PROBLEM TO WORK ON:
Search the entries for the word "RFID". Copy every line where it turns up.

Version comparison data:
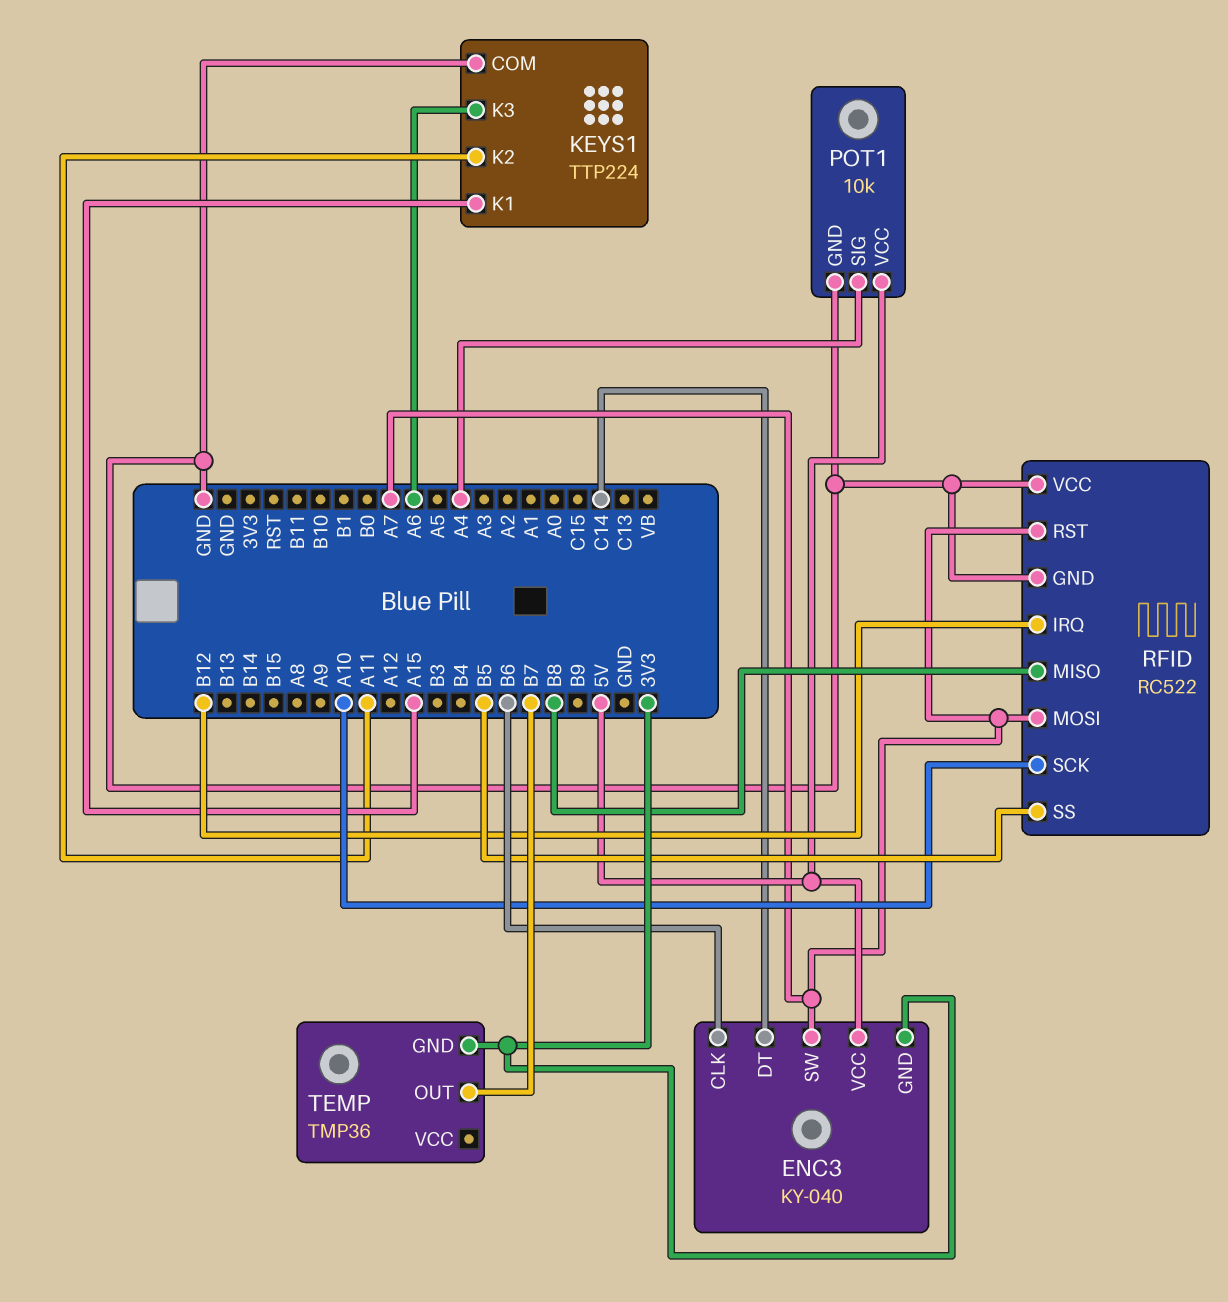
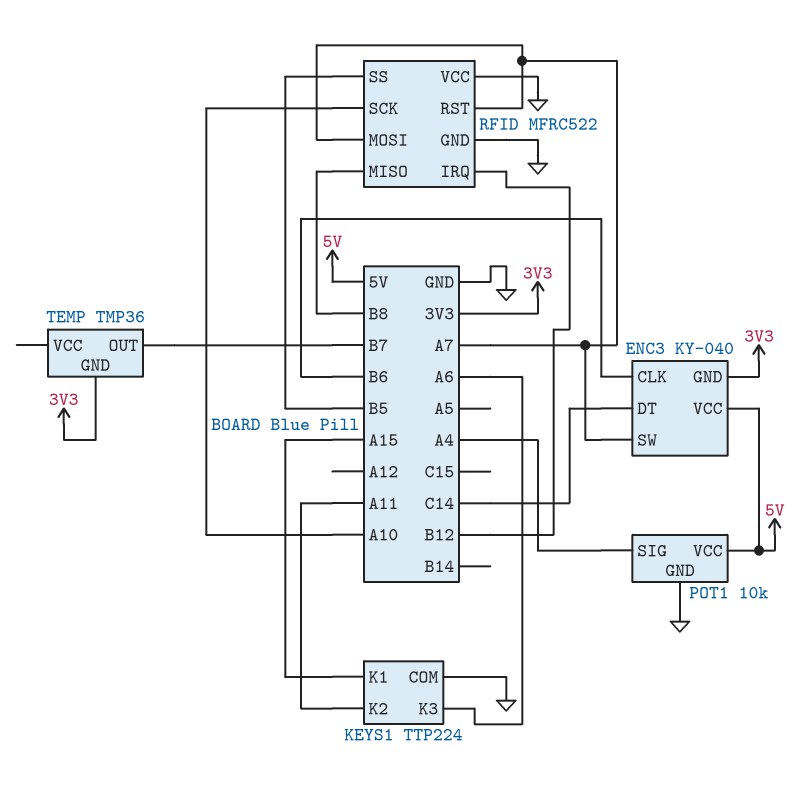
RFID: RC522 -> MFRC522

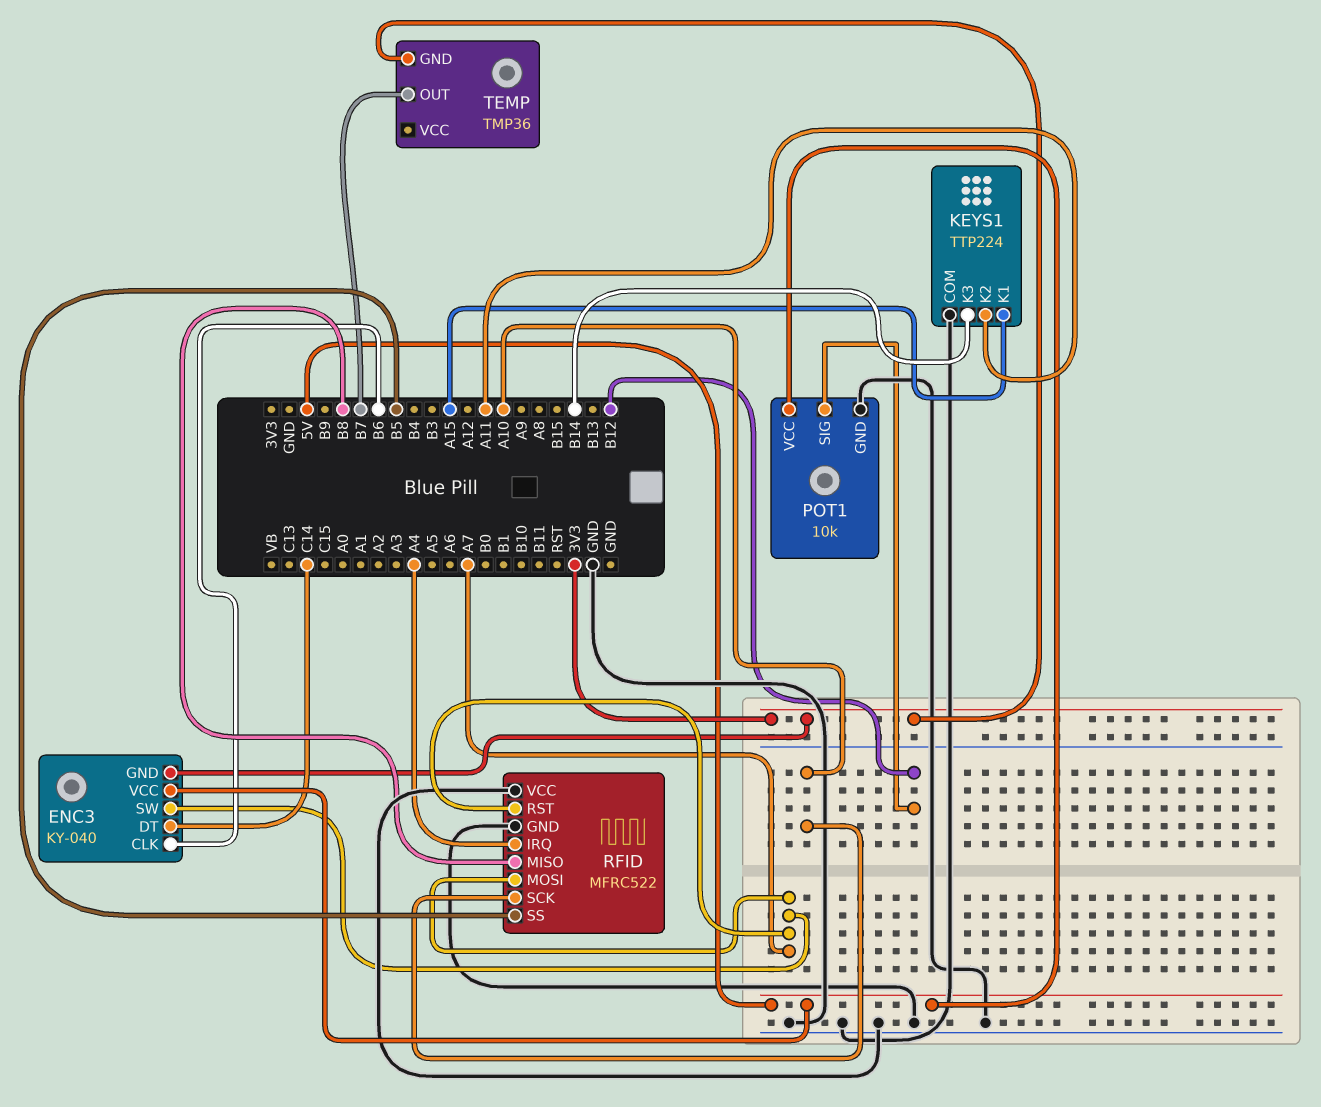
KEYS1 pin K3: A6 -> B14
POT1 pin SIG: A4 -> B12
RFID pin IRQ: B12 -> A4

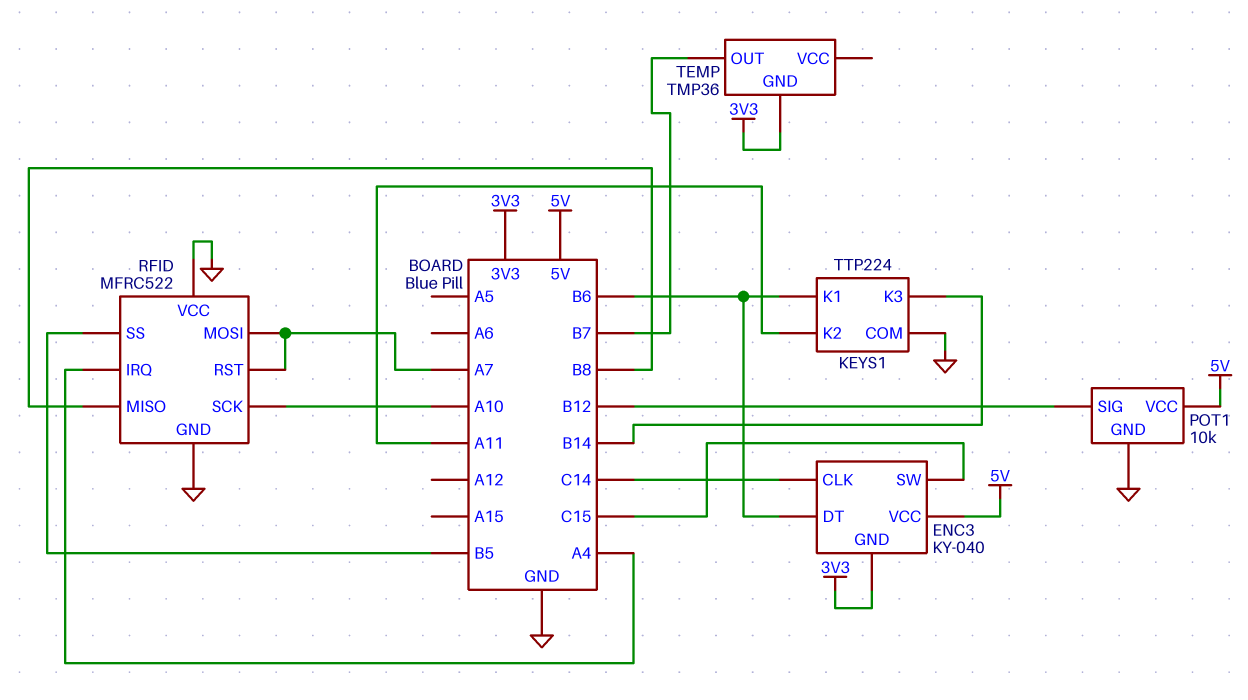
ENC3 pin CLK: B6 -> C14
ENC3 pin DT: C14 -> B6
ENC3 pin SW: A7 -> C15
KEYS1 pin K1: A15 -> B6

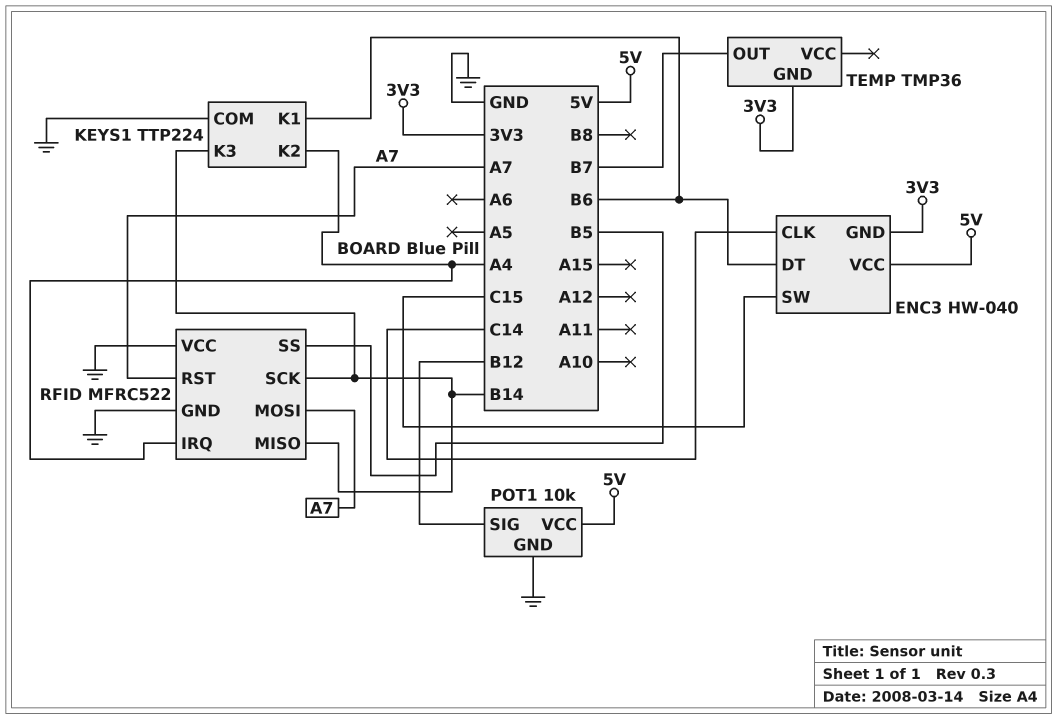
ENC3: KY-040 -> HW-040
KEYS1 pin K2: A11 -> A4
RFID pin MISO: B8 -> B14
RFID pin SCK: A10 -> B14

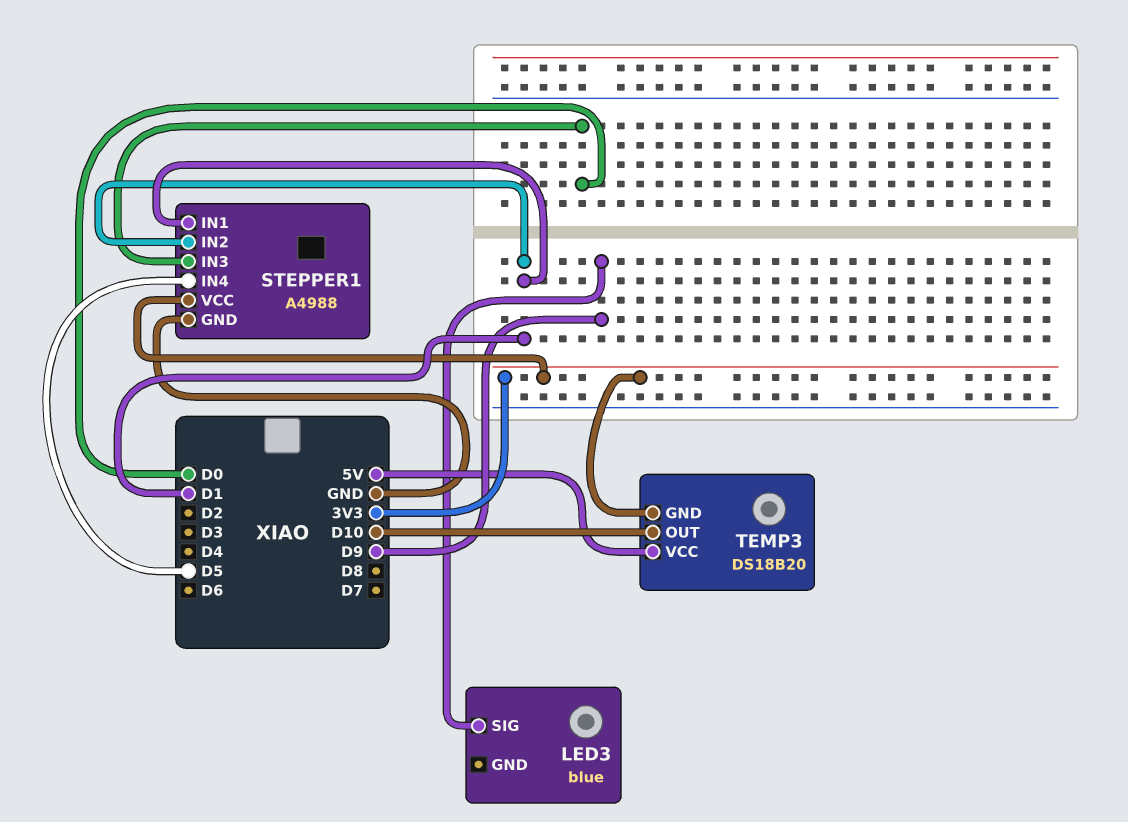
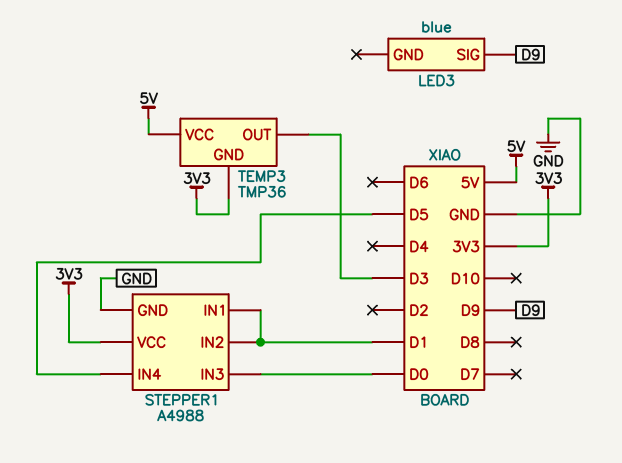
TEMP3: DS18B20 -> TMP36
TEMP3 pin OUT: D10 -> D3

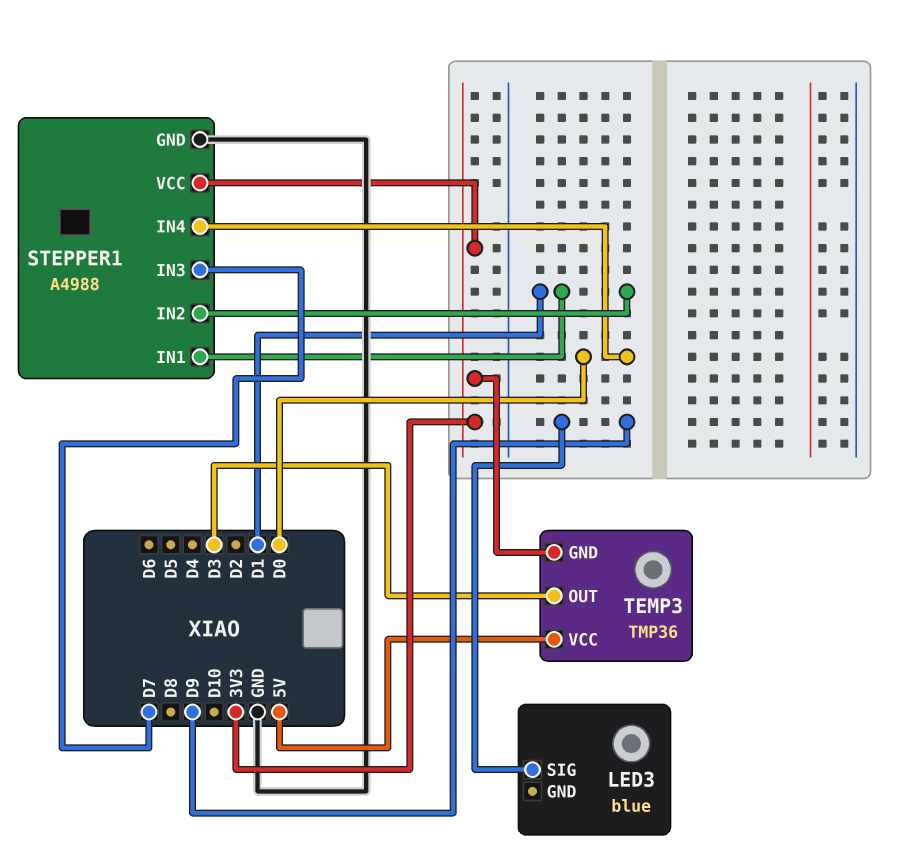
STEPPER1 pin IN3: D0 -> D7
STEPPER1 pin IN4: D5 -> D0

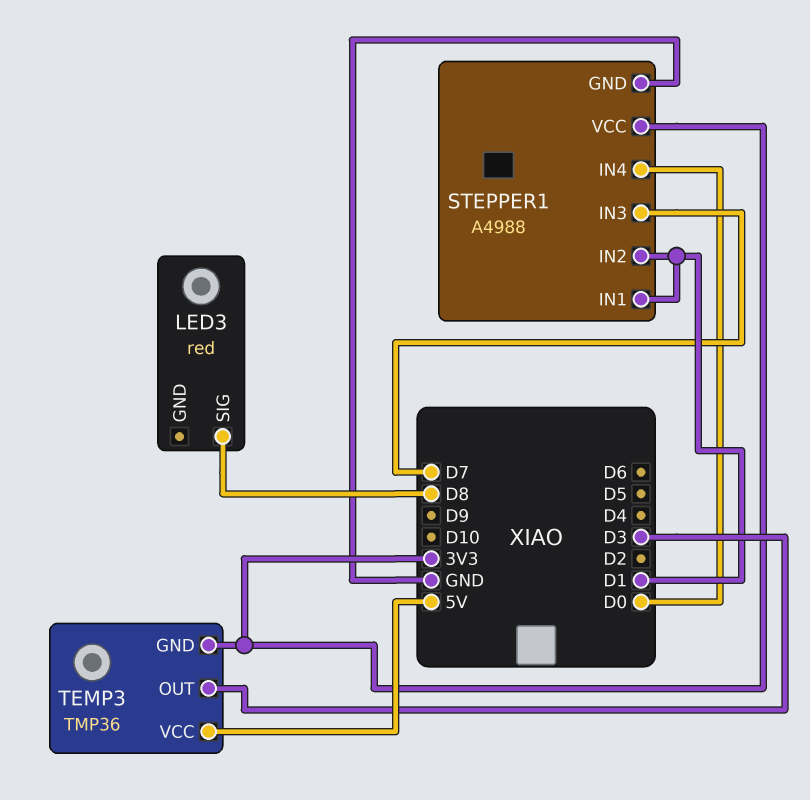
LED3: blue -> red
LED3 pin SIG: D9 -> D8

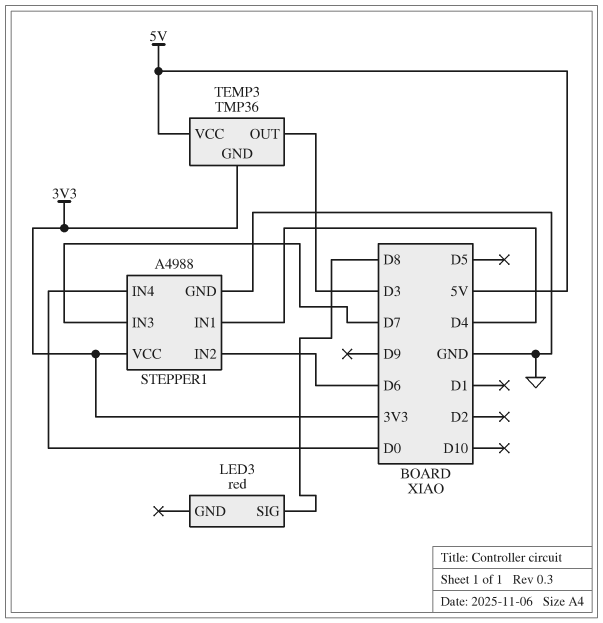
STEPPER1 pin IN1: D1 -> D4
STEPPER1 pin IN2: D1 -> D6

SOLVED EXERCISE:
RFID: RC522 -> MFRC522
RFID pin IRQ: B12 -> A4
RFID pin MISO: B8 -> B14
RFID pin SCK: A10 -> B14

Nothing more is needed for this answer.